╭─ Given entries
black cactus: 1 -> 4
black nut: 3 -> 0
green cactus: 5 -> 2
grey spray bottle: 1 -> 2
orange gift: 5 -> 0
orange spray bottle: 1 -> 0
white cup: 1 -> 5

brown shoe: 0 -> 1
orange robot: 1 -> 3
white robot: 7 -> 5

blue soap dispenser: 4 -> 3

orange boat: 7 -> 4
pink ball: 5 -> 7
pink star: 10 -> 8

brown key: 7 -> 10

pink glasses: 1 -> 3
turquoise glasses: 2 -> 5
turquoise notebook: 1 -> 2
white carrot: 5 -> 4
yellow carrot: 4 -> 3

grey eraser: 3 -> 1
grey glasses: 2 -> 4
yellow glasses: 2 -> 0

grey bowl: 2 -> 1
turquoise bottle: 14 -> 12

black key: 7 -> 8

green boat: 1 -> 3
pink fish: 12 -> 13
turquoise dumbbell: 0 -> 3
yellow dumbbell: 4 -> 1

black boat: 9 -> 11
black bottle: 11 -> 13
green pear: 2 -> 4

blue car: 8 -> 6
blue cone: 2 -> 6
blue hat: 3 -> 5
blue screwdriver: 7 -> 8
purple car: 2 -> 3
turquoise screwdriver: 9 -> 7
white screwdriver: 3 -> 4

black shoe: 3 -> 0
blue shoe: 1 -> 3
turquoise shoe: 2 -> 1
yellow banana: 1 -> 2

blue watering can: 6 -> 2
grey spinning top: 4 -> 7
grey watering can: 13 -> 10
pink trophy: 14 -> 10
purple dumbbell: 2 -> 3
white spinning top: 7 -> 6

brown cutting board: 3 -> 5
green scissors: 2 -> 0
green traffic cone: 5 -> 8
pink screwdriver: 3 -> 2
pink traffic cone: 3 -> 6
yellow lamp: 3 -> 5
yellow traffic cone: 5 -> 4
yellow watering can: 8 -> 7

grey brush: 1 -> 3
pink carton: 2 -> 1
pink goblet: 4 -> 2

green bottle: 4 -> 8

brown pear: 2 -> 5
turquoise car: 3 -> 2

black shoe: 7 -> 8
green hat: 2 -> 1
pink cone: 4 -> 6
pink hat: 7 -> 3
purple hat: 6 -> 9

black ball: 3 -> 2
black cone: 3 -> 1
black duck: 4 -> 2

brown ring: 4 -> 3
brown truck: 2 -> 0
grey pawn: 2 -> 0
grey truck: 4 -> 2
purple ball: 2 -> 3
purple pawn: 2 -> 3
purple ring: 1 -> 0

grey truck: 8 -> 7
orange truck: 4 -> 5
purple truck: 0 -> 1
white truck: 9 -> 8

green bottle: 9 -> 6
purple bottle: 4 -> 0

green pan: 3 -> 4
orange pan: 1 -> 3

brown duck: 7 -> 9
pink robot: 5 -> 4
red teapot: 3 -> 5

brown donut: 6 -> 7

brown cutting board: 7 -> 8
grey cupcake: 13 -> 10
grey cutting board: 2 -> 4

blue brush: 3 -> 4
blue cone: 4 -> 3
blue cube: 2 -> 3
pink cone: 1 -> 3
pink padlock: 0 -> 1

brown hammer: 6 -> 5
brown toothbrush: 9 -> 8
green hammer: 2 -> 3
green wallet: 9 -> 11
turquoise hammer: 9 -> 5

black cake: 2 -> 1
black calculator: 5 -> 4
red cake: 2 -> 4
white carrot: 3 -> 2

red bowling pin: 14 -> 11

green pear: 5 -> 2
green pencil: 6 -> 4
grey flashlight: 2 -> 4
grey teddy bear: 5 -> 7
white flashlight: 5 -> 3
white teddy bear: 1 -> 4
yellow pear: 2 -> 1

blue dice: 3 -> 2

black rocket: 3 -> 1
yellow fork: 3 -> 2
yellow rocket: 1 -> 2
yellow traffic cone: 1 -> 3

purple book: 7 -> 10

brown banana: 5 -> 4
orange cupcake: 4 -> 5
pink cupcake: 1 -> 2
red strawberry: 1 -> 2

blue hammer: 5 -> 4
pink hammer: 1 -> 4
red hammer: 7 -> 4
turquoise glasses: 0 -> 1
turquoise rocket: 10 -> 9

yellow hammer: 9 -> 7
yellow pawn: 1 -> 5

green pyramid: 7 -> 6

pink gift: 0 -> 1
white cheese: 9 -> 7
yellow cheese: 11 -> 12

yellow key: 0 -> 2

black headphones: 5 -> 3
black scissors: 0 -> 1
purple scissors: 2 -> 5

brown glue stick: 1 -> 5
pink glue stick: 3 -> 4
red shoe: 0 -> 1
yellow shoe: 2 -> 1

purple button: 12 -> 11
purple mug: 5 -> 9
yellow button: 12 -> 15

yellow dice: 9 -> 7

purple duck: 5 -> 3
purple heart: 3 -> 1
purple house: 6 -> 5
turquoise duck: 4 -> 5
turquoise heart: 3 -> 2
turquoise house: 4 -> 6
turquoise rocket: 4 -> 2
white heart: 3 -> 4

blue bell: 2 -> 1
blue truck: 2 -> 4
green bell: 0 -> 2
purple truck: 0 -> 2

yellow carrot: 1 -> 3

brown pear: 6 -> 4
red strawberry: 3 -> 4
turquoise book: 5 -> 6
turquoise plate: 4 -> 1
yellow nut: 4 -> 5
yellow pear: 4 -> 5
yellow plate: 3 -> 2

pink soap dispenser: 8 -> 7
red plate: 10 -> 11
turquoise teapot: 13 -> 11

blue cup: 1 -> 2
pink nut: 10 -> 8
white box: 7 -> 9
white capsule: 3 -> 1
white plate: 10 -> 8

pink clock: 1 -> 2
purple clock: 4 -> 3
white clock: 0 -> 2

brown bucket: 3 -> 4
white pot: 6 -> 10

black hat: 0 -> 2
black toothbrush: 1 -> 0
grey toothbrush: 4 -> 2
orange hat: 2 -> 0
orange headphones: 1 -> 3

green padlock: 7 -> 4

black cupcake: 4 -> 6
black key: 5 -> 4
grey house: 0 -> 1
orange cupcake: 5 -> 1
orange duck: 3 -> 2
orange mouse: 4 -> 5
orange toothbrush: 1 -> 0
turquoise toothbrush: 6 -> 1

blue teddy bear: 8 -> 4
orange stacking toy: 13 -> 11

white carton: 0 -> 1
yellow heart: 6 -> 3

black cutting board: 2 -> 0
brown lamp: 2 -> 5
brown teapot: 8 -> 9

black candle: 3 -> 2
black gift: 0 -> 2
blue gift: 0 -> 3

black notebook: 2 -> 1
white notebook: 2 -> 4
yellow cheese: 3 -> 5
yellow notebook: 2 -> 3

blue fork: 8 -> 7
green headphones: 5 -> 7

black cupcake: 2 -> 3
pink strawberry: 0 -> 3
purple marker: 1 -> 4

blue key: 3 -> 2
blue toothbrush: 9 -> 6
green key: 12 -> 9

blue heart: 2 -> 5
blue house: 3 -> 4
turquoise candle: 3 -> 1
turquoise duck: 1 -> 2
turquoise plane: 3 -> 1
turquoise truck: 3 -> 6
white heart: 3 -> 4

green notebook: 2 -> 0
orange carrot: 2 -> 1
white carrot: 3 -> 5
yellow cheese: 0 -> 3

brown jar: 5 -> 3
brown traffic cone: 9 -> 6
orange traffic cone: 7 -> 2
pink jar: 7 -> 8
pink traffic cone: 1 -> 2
╰─
→ Exercise goal
Among the lines above, find those containing the word "bear" and copy each.

→ Exercise result
grey teddy bear: 5 -> 7
white teddy bear: 1 -> 4
blue teddy bear: 8 -> 4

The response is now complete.